((

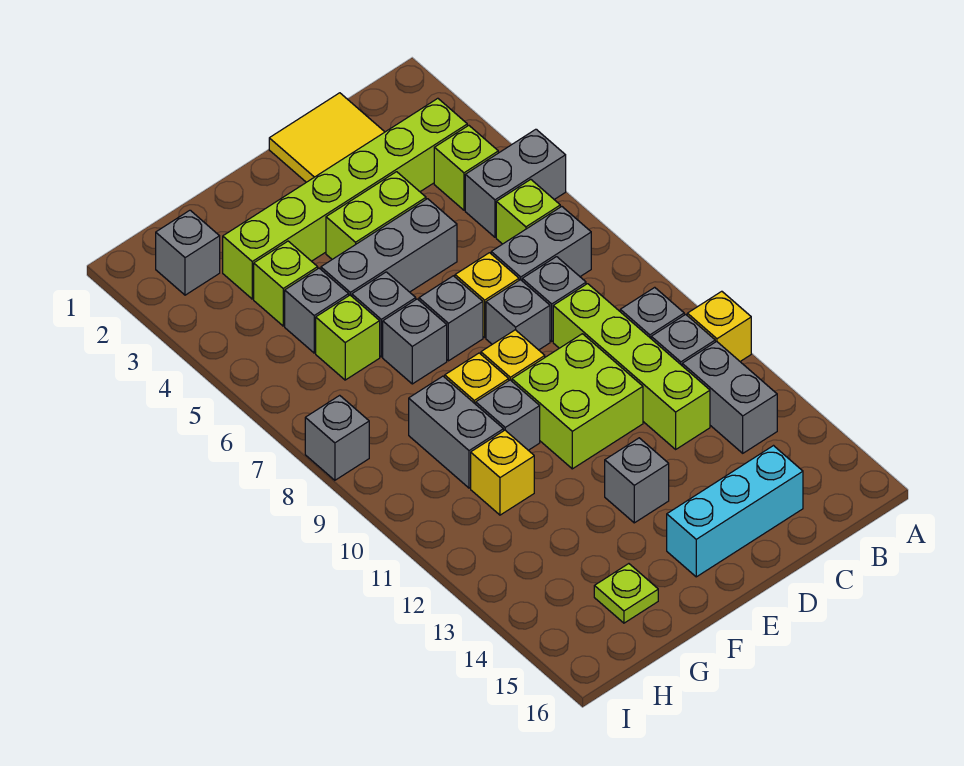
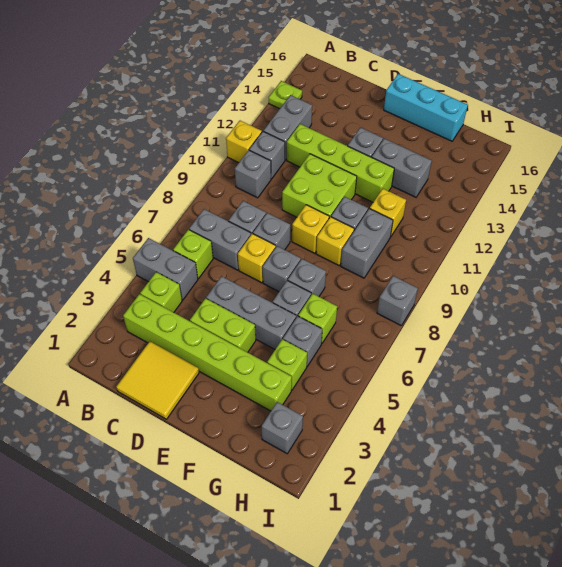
lime brick C9:C12 level 1 -> lime brick C12:F12 level 1
cyan brick C15:E15 level 1 -> cyan brick E16:G16 level 1
none -> grey brick F13:G13 level 1
lime plate G15 level 1 -> lime plate A14 level 1

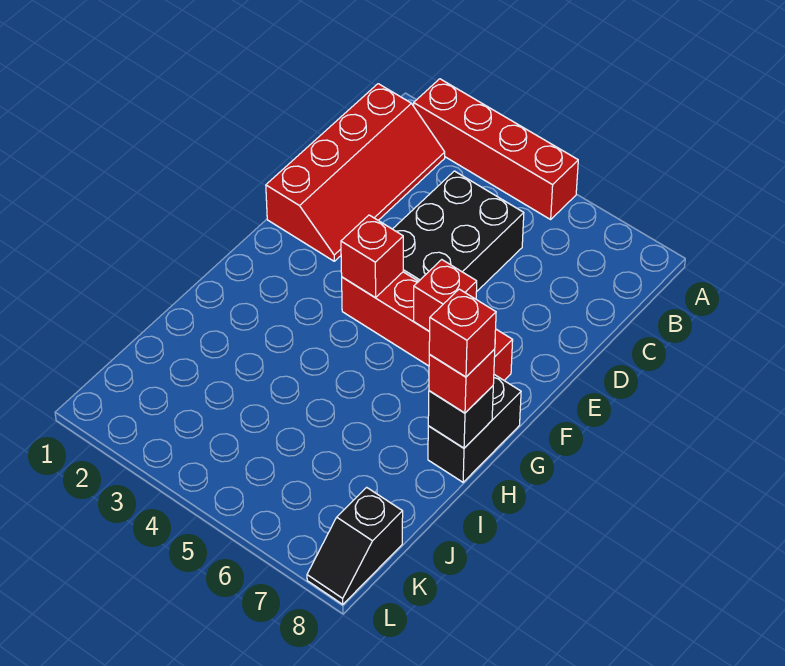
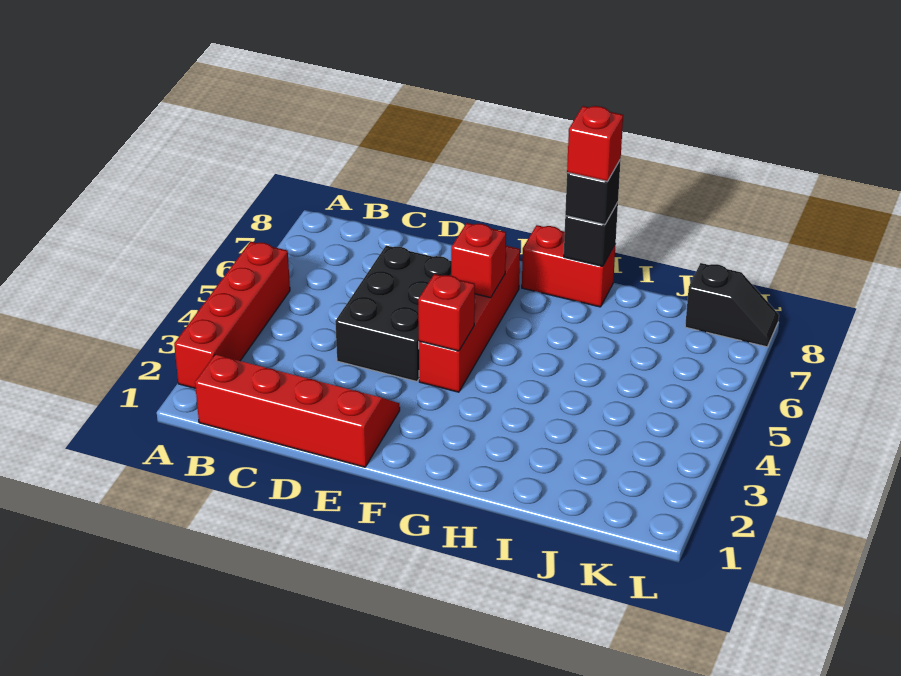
black brick C4:E5 level 1 -> black brick D4:E6 level 1
black brick G8:H8 level 1 -> red brick G8:H8 level 1
red brick H8 level 3 -> black brick H8 level 3

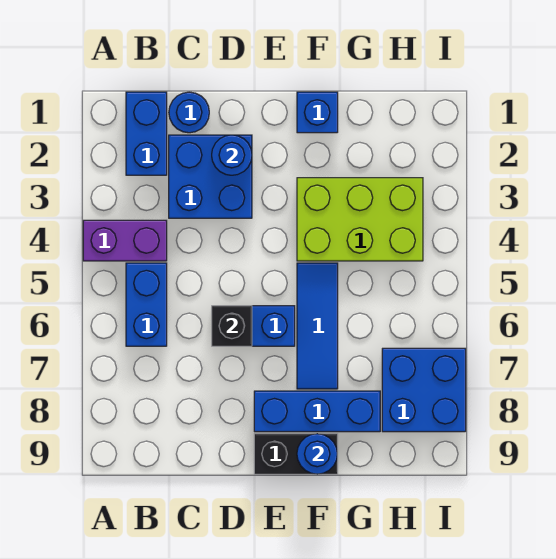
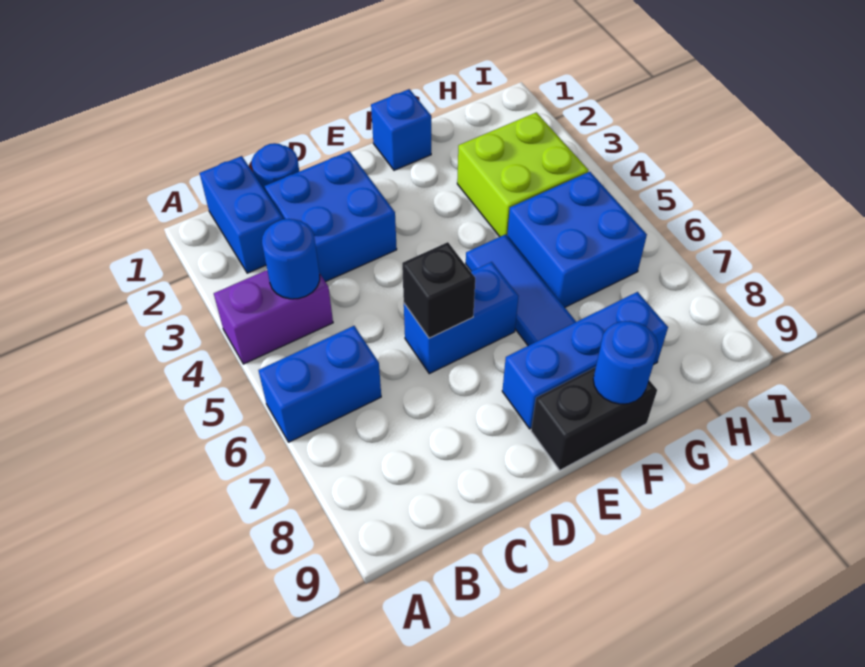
blue brick B5:B6 level 1 -> blue brick A6:B6 level 1
blue round brick D2 level 2 -> blue round brick B4 level 2
lime brick F3:H4 level 1 -> lime brick G3:H4 level 1
blue brick H7:I8 level 1 -> blue brick G5:H6 level 1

))

**DIRECTIONS FOR THIS TASK:** When a line in the material above includes the word "blue", copy that line.

**EXERCISE ANSWER:**
blue brick B5:B6 level 1 -> blue brick A6:B6 level 1
blue round brick D2 level 2 -> blue round brick B4 level 2
blue brick H7:I8 level 1 -> blue brick G5:H6 level 1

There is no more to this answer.